| DIRECTIONS |
Those lines of the data that hold the word "moved" are to be copied out.

| RECORDS FOR THIS EXERCISE |
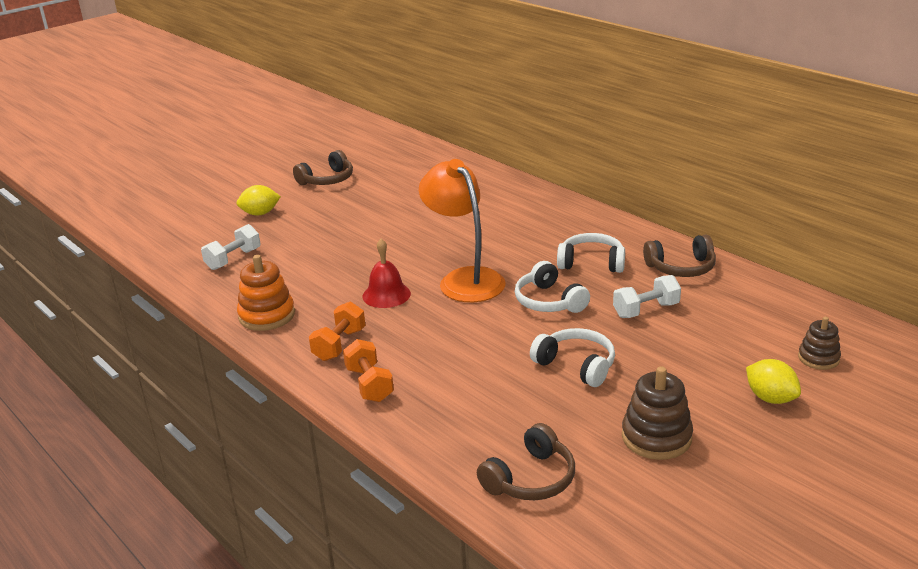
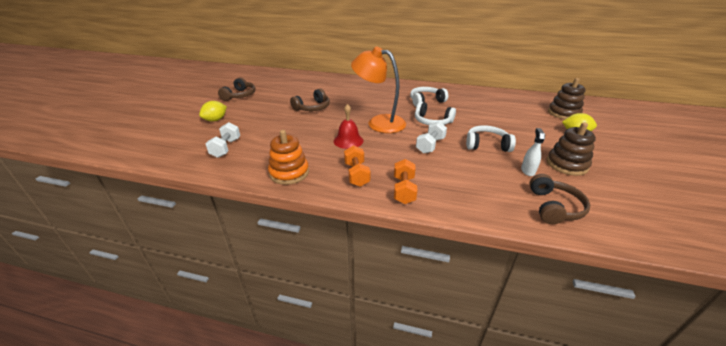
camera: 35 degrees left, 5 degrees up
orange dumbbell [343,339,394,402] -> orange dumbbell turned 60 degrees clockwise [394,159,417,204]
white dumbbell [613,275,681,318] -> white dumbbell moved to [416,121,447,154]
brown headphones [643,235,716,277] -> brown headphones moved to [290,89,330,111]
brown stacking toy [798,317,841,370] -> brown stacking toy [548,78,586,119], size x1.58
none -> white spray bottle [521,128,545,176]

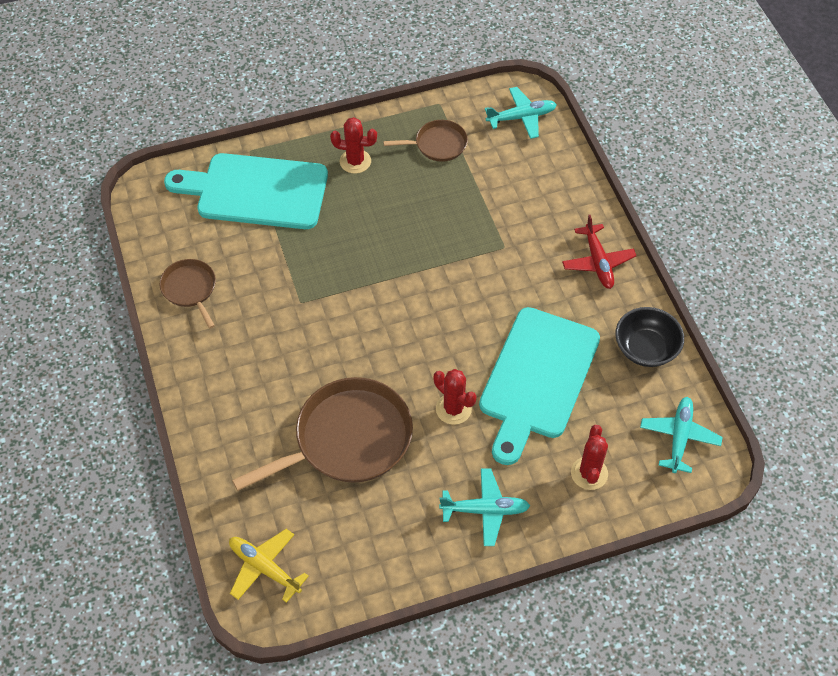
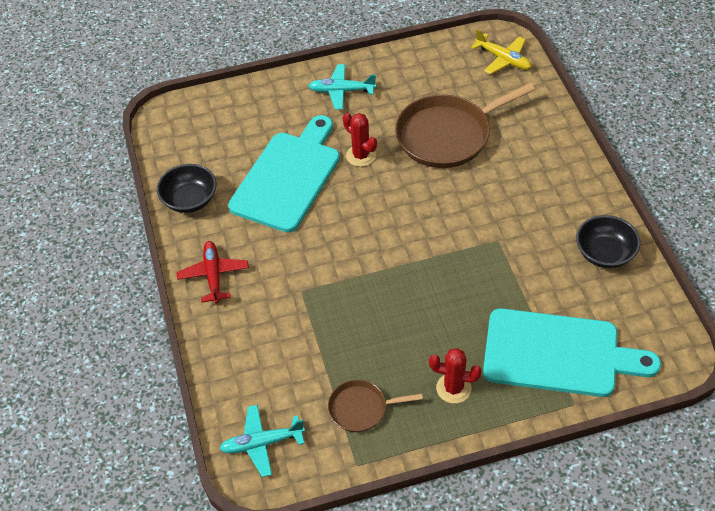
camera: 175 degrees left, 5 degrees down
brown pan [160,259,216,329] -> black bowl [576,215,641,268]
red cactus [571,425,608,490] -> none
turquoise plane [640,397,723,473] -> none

| RESPONSE FOR THIS EXERCISE |
white dumbbell [613,275,681,318] -> white dumbbell moved to [416,121,447,154]
brown headphones [643,235,716,277] -> brown headphones moved to [290,89,330,111]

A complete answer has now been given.